§ Aim of the task:
From the first line to the last, restate the data word for word.

-- Opening Marker --

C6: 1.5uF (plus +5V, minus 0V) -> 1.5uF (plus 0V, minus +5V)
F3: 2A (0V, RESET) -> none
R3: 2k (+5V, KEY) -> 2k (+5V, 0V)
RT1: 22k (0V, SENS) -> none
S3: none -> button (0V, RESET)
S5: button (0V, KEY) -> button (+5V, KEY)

-- Closing Marker --

§ Task result:
C6: 1.5uF (plus +5V, minus 0V) -> 1.5uF (plus 0V, minus +5V)
F3: 2A (0V, RESET) -> none
R3: 2k (+5V, KEY) -> 2k (+5V, 0V)
RT1: 22k (0V, SENS) -> none
S3: none -> button (0V, RESET)
S5: button (0V, KEY) -> button (+5V, KEY)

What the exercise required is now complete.